## Dataset content
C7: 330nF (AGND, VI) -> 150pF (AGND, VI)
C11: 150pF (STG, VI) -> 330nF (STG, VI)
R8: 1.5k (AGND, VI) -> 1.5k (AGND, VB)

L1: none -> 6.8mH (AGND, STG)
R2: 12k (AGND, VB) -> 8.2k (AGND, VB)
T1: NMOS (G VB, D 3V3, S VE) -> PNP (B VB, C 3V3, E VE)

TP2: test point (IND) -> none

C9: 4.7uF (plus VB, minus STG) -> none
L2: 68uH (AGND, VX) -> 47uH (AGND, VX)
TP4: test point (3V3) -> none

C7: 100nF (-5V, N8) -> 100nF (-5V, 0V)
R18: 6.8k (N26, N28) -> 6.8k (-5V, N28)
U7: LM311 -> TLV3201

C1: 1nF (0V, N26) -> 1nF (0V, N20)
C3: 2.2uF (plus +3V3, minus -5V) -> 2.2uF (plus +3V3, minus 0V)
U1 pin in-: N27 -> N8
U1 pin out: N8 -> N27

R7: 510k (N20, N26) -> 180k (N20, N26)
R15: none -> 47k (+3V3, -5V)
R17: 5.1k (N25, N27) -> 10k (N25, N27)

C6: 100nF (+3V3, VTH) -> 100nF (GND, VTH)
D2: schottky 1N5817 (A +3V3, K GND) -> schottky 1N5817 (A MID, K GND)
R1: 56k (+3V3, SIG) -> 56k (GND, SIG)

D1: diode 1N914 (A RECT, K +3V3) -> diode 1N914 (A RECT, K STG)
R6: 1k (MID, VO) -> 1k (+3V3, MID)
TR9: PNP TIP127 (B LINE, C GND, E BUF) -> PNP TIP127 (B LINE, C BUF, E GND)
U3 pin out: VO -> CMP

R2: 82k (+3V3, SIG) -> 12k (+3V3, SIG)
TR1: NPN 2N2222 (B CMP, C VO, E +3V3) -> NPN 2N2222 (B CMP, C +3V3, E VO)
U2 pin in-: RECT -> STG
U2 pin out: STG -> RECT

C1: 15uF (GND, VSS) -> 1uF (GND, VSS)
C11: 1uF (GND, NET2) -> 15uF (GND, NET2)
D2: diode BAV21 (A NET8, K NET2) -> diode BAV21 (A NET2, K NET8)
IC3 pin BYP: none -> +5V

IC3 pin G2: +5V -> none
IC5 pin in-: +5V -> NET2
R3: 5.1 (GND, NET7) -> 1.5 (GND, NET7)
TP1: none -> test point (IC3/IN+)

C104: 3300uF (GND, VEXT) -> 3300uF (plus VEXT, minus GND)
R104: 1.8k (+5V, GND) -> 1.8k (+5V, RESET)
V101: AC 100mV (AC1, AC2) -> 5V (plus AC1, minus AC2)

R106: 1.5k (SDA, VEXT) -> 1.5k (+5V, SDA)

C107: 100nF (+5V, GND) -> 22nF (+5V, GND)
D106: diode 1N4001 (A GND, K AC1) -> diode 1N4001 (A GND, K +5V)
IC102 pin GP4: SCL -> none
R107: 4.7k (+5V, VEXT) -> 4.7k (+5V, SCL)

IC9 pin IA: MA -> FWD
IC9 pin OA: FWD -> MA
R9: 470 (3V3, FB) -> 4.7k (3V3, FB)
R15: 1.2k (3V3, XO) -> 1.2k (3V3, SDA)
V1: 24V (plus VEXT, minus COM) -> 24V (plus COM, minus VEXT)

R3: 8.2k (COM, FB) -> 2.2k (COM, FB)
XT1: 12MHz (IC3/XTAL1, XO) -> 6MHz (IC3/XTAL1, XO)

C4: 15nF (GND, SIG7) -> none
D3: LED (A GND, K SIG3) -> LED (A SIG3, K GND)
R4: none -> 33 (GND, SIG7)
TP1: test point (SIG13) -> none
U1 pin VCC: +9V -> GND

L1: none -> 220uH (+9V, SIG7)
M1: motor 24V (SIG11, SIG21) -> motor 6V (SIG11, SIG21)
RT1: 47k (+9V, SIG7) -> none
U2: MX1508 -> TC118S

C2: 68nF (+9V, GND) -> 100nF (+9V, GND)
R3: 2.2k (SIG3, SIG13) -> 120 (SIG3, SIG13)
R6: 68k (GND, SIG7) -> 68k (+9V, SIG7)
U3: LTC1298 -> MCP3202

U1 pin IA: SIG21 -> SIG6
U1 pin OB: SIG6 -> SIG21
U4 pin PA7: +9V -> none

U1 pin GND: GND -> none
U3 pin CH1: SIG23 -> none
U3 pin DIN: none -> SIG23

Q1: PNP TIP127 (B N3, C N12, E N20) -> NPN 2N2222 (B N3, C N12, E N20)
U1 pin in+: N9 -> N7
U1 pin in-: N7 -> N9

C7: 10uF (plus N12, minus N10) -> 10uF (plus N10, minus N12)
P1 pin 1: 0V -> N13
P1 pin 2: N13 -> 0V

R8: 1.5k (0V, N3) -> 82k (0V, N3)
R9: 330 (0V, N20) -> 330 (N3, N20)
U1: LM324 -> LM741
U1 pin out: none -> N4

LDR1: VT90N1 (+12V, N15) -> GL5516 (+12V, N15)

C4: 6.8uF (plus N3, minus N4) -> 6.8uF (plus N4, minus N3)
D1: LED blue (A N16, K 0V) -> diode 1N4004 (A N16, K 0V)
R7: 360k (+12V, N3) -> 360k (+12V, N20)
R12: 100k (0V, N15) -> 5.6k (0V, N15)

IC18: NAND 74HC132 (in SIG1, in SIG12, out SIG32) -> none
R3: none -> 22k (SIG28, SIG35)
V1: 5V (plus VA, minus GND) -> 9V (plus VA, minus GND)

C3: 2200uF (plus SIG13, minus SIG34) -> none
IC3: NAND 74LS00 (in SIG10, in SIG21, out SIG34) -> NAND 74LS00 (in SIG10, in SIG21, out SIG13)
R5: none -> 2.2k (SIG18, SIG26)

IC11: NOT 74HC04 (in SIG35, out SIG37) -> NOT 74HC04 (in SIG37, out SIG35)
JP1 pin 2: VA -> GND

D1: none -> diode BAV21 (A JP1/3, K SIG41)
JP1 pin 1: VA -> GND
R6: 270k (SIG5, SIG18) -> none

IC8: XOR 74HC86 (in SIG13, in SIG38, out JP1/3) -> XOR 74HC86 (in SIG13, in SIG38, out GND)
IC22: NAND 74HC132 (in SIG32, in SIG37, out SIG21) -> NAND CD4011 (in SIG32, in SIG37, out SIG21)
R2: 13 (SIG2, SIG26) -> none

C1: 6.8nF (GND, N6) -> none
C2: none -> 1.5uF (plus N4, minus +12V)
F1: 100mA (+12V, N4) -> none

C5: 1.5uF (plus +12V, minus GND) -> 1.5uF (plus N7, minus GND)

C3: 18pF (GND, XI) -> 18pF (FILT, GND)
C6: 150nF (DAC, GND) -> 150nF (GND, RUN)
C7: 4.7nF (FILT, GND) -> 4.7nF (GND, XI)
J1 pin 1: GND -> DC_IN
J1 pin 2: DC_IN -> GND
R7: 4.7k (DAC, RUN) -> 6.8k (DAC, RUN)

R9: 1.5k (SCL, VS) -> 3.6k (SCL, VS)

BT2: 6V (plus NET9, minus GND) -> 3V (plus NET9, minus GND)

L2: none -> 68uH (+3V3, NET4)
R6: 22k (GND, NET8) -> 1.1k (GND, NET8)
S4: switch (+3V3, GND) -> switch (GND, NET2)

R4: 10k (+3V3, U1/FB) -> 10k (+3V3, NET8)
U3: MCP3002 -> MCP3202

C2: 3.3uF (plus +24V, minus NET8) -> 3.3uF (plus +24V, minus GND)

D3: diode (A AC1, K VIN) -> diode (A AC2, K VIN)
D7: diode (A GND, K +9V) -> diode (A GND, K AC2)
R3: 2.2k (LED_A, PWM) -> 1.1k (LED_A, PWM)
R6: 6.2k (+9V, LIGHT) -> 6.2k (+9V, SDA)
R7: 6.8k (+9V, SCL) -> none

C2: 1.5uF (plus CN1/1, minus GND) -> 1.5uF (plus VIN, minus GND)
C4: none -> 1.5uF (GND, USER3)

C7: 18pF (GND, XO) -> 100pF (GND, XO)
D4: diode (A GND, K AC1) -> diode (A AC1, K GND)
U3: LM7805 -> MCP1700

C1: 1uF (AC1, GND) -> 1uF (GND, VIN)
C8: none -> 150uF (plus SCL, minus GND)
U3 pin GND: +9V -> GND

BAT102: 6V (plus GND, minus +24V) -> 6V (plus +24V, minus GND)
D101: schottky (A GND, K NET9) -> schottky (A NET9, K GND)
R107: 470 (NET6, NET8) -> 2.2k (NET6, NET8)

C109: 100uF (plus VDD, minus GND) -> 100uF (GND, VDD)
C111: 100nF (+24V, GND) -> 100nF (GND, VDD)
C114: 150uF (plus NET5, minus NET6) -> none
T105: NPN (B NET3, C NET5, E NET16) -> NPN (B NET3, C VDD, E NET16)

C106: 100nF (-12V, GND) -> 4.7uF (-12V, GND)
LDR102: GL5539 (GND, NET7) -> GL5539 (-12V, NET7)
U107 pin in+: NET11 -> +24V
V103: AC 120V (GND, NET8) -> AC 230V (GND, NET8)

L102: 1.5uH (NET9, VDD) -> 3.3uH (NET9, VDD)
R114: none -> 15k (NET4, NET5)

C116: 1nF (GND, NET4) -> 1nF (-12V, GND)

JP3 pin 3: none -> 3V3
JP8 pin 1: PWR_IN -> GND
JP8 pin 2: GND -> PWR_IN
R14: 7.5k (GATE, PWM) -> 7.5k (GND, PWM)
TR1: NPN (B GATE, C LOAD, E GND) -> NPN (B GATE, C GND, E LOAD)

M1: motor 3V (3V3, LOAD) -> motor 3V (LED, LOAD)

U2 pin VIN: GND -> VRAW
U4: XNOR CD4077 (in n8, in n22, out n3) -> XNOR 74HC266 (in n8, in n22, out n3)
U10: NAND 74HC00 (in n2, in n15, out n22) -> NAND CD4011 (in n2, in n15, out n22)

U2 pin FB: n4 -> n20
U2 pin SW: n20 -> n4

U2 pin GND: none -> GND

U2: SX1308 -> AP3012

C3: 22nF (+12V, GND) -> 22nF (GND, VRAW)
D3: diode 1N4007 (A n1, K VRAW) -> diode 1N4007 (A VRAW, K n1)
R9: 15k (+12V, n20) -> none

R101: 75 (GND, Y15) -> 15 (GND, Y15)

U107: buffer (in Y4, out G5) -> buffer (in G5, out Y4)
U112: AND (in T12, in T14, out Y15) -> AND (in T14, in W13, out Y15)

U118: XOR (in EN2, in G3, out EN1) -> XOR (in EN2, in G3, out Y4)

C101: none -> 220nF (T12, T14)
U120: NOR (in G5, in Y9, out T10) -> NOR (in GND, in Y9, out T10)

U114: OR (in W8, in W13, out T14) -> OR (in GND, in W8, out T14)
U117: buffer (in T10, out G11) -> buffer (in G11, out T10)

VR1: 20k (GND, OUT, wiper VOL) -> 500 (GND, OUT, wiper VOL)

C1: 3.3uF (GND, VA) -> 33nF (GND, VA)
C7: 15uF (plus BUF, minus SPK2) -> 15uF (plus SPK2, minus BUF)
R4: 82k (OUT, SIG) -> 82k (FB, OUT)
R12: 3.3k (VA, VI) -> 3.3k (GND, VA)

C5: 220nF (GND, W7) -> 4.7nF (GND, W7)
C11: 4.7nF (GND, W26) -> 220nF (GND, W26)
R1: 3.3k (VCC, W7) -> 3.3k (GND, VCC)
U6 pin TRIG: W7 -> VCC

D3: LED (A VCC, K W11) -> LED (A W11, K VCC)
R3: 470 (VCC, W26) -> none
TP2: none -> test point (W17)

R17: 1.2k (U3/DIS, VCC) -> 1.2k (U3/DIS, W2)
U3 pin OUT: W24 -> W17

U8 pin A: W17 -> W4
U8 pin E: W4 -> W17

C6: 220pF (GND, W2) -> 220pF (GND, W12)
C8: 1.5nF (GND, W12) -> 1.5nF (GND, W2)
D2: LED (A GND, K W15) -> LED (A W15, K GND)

## What you are asked to do
Extract the lines of the preceding material that run from the line with "U3: LTC1298 -> MCP3202" through the line with "C3: 18pF (GND, XI) -> 18pF (FILT, GND)", inclusive, reproducing them exactly and adding nothing.

## Answer for the task
U3: LTC1298 -> MCP3202

U1 pin IA: SIG21 -> SIG6
U1 pin OB: SIG6 -> SIG21
U4 pin PA7: +9V -> none

U1 pin GND: GND -> none
U3 pin CH1: SIG23 -> none
U3 pin DIN: none -> SIG23

Q1: PNP TIP127 (B N3, C N12, E N20) -> NPN 2N2222 (B N3, C N12, E N20)
U1 pin in+: N9 -> N7
U1 pin in-: N7 -> N9

C7: 10uF (plus N12, minus N10) -> 10uF (plus N10, minus N12)
P1 pin 1: 0V -> N13
P1 pin 2: N13 -> 0V

R8: 1.5k (0V, N3) -> 82k (0V, N3)
R9: 330 (0V, N20) -> 330 (N3, N20)
U1: LM324 -> LM741
U1 pin out: none -> N4

LDR1: VT90N1 (+12V, N15) -> GL5516 (+12V, N15)

C4: 6.8uF (plus N3, minus N4) -> 6.8uF (plus N4, minus N3)
D1: LED blue (A N16, K 0V) -> diode 1N4004 (A N16, K 0V)
R7: 360k (+12V, N3) -> 360k (+12V, N20)
R12: 100k (0V, N15) -> 5.6k (0V, N15)

IC18: NAND 74HC132 (in SIG1, in SIG12, out SIG32) -> none
R3: none -> 22k (SIG28, SIG35)
V1: 5V (plus VA, minus GND) -> 9V (plus VA, minus GND)

C3: 2200uF (plus SIG13, minus SIG34) -> none
IC3: NAND 74LS00 (in SIG10, in SIG21, out SIG34) -> NAND 74LS00 (in SIG10, in SIG21, out SIG13)
R5: none -> 2.2k (SIG18, SIG26)

IC11: NOT 74HC04 (in SIG35, out SIG37) -> NOT 74HC04 (in SIG37, out SIG35)
JP1 pin 2: VA -> GND

D1: none -> diode BAV21 (A JP1/3, K SIG41)
JP1 pin 1: VA -> GND
R6: 270k (SIG5, SIG18) -> none

IC8: XOR 74HC86 (in SIG13, in SIG38, out JP1/3) -> XOR 74HC86 (in SIG13, in SIG38, out GND)
IC22: NAND 74HC132 (in SIG32, in SIG37, out SIG21) -> NAND CD4011 (in SIG32, in SIG37, out SIG21)
R2: 13 (SIG2, SIG26) -> none

C1: 6.8nF (GND, N6) -> none
C2: none -> 1.5uF (plus N4, minus +12V)
F1: 100mA (+12V, N4) -> none

C5: 1.5uF (plus +12V, minus GND) -> 1.5uF (plus N7, minus GND)

C3: 18pF (GND, XI) -> 18pF (FILT, GND)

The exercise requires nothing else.